JOB: List every line in the items below that contains the word "shape".

DATA IN THIS EXERCISE:
:::::
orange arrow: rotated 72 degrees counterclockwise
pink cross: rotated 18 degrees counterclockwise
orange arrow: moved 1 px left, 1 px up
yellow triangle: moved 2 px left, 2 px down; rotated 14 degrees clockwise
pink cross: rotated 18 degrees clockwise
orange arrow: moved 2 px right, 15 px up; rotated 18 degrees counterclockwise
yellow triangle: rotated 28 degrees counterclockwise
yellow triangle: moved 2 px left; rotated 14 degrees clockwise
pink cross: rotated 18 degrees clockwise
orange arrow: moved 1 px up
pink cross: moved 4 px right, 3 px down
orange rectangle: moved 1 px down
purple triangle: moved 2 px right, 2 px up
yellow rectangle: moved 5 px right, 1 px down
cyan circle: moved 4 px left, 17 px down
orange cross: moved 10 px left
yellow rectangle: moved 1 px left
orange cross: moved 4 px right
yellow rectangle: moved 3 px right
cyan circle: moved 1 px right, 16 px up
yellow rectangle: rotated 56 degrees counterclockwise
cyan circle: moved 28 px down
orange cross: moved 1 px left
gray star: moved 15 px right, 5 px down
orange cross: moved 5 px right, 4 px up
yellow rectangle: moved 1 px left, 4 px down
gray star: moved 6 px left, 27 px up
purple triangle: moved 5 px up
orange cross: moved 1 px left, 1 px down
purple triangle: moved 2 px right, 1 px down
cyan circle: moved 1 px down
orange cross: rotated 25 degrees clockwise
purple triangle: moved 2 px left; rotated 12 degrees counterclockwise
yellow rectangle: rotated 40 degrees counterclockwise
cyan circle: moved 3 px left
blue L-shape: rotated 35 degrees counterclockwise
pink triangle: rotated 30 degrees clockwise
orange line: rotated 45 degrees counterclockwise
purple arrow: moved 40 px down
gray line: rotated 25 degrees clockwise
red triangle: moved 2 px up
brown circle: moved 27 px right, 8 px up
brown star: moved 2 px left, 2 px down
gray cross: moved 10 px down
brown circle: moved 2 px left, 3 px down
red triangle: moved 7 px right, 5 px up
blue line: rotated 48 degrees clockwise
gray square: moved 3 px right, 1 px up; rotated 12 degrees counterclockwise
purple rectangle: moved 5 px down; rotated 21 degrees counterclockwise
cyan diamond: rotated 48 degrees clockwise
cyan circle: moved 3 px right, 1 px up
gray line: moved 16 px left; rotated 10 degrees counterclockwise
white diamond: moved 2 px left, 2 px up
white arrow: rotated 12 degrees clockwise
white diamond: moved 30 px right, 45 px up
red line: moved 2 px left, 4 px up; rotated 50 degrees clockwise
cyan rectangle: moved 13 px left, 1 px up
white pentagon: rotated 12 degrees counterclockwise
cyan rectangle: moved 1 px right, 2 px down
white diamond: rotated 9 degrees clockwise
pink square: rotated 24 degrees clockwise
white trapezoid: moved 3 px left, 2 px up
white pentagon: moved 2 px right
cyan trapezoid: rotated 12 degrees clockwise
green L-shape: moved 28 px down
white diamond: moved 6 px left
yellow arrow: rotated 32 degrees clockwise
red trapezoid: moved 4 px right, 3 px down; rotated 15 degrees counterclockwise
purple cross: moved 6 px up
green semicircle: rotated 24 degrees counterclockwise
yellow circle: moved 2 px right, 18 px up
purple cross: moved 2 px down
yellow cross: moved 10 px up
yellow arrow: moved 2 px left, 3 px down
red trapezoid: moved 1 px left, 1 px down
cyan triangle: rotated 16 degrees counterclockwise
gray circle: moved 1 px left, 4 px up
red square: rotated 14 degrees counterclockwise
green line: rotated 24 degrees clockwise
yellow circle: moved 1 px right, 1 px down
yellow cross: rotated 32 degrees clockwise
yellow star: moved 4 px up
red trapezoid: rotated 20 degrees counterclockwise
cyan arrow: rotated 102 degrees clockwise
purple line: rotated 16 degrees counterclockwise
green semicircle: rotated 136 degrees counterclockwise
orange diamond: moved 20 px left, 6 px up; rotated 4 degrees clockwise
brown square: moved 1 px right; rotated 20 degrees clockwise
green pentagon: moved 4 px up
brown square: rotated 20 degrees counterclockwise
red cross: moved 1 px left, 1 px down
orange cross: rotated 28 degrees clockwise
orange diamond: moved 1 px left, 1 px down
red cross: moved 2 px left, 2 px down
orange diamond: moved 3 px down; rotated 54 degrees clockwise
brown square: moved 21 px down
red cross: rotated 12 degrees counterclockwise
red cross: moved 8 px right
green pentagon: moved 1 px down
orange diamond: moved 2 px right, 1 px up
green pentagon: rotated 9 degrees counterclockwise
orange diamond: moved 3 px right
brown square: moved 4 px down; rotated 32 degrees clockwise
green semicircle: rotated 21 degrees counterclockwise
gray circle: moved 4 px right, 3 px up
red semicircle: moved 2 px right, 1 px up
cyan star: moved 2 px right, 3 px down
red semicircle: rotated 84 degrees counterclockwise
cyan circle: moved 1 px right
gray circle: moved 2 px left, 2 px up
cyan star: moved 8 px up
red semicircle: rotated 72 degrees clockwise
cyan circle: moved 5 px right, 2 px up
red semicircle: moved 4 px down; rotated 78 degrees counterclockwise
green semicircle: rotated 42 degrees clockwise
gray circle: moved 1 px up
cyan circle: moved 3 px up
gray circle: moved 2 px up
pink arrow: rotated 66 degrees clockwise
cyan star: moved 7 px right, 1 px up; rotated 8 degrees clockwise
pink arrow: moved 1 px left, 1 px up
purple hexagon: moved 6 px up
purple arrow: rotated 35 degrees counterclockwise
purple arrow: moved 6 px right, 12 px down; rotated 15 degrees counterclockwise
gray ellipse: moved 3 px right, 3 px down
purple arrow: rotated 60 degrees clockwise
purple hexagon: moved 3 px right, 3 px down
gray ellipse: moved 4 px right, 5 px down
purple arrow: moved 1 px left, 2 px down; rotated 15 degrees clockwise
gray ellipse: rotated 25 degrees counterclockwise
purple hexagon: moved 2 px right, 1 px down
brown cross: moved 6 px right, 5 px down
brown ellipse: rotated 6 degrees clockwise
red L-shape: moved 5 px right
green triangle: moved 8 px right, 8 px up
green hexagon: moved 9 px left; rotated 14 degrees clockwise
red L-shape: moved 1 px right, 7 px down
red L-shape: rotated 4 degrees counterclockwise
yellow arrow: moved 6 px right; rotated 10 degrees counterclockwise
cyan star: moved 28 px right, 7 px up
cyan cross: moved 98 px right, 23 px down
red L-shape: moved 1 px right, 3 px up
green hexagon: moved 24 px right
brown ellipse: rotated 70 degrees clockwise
:::::
RESULT FOR THIS EXERCISE:
blue L-shape: rotated 35 degrees counterclockwise
green L-shape: moved 28 px down
red L-shape: moved 5 px right
red L-shape: moved 1 px right, 7 px down
red L-shape: rotated 4 degrees counterclockwise
red L-shape: moved 1 px right, 3 px up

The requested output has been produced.